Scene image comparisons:
--

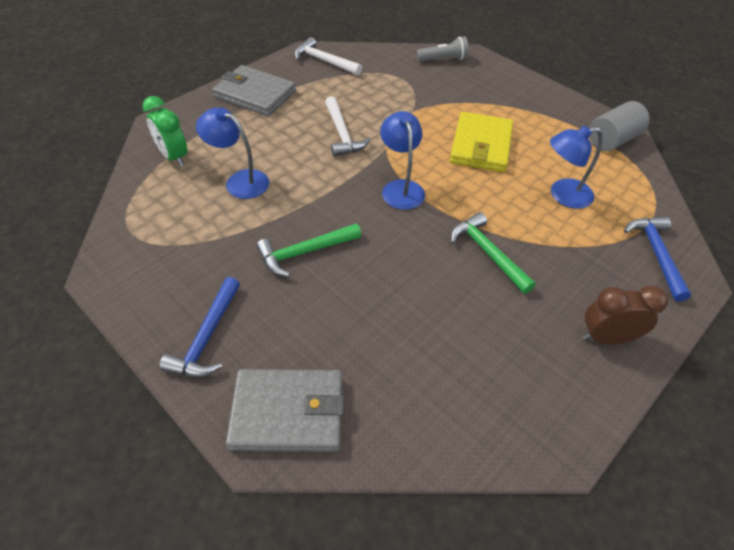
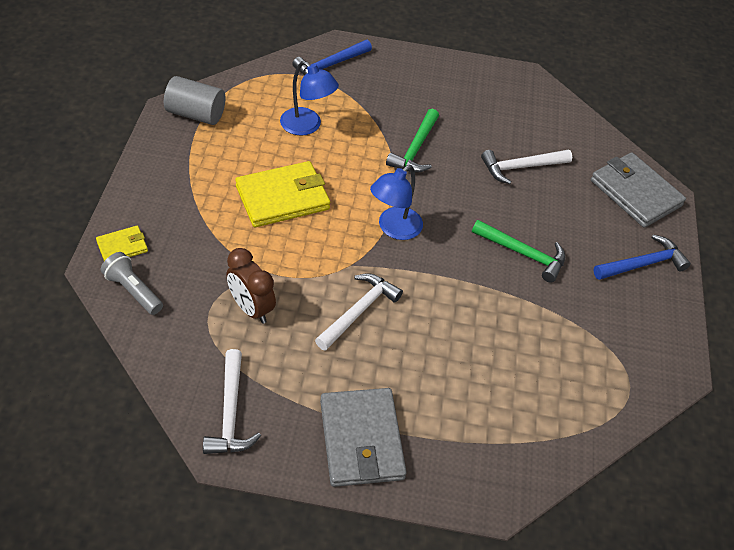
camera: 130 degrees left, 0 degrees up
(174, 157) = (524, 435): green clock -> none
(239, 181) = (498, 352): blue lamp -> none
(406, 324) = (521, 167): none -> white hammer
(484, 66) = (122, 246): none -> yellow wallet
(606, 338) = (432, 75): brown clock -> brown clock (251, 308)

--

### WORK INSTRUCTION
Would you set down the records above once more, exactly, with the pictures removed?

### SOLUTION
camera: 130 degrees left, 0 degrees up
(174, 157) = (524, 435): green clock -> none
(239, 181) = (498, 352): blue lamp -> none
(406, 324) = (521, 167): none -> white hammer
(484, 66) = (122, 246): none -> yellow wallet
(606, 338) = (432, 75): brown clock -> brown clock (251, 308)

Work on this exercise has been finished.